Requirement =
The response should be an exact transcription of the data below, free of images.

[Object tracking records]
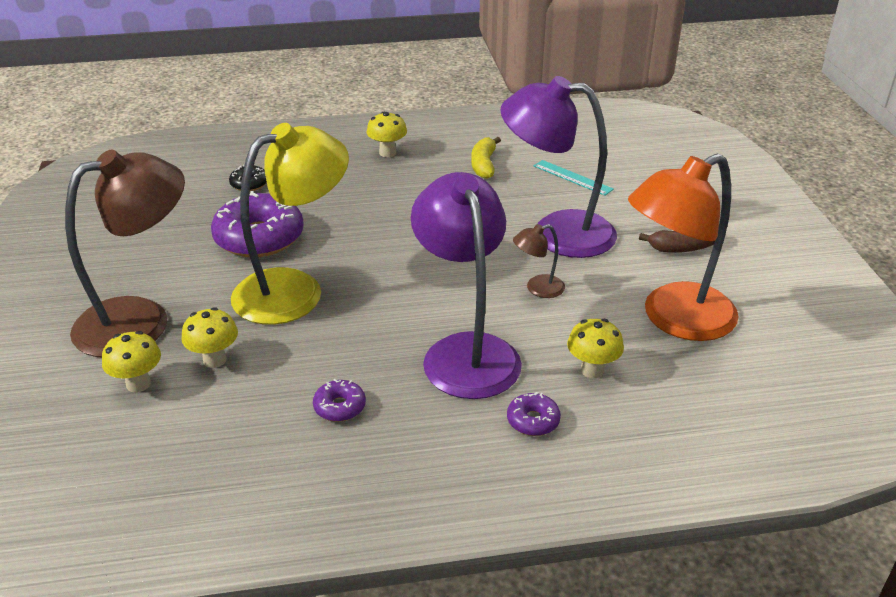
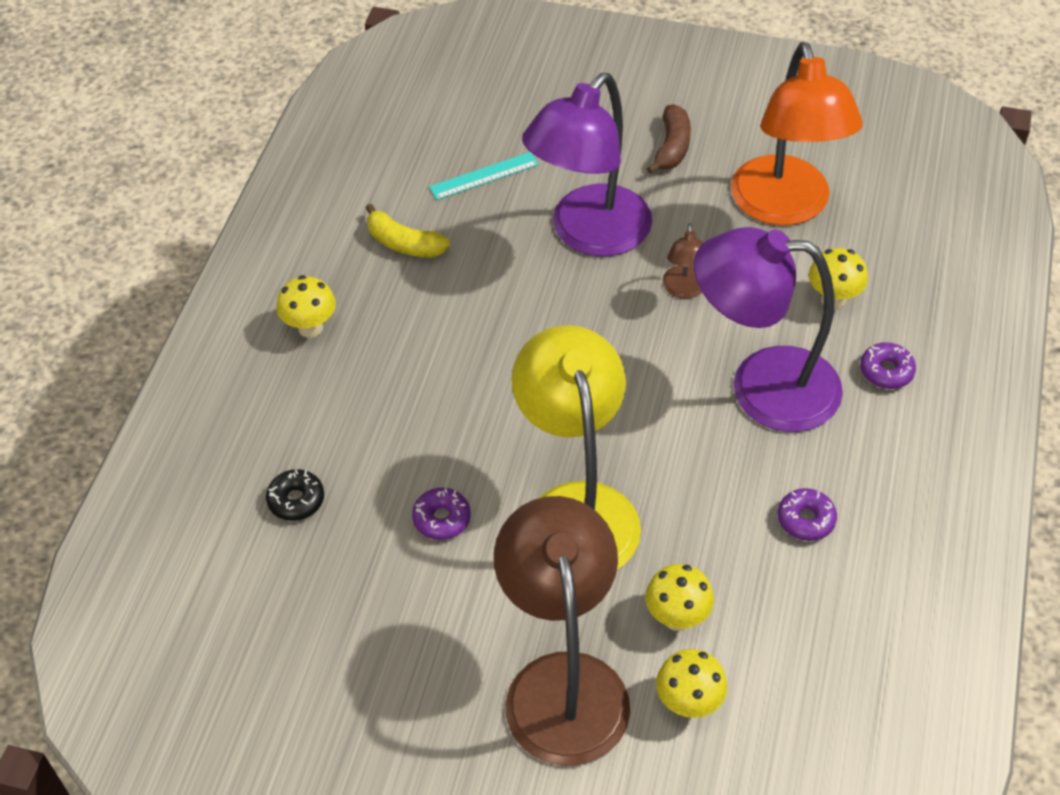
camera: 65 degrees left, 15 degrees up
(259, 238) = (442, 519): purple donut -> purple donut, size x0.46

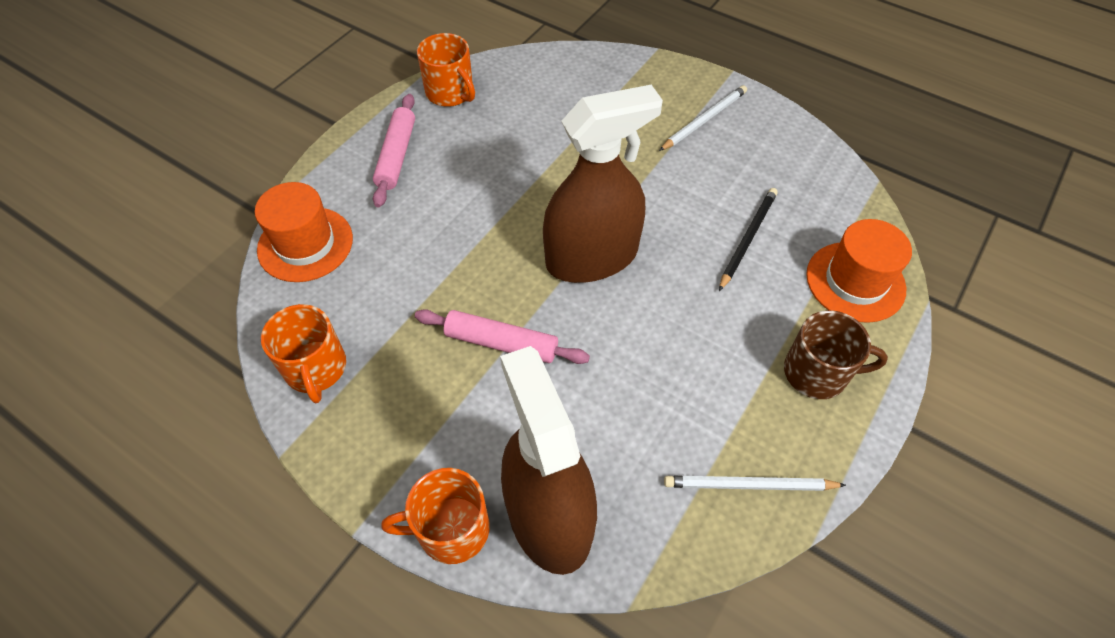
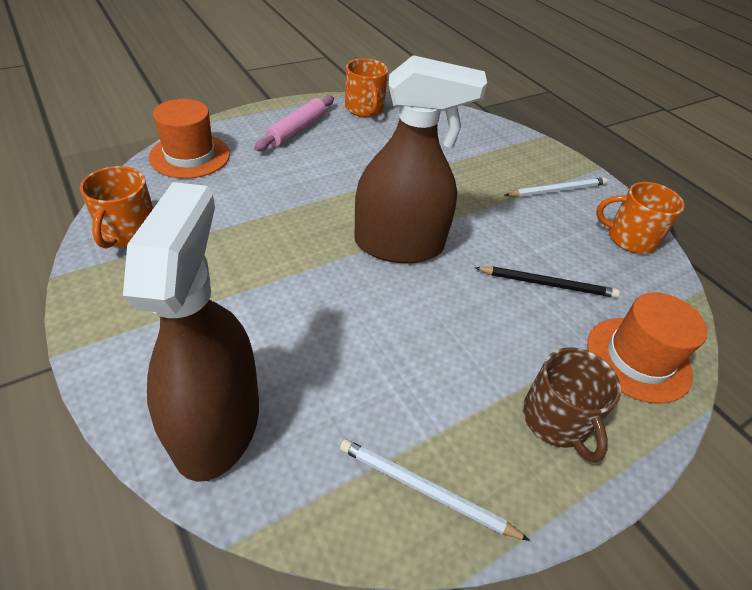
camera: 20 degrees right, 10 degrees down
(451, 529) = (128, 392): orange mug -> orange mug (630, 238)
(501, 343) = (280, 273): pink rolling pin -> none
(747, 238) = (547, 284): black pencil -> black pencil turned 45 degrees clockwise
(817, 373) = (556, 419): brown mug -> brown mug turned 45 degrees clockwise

Task result =
camera: 65 degrees left, 15 degrees up
(259, 238) = (442, 519): purple donut -> purple donut, size x0.46

camera: 20 degrees right, 10 degrees down
(451, 529) = (128, 392): orange mug -> orange mug (630, 238)
(501, 343) = (280, 273): pink rolling pin -> none
(747, 238) = (547, 284): black pencil -> black pencil turned 45 degrees clockwise
(817, 373) = (556, 419): brown mug -> brown mug turned 45 degrees clockwise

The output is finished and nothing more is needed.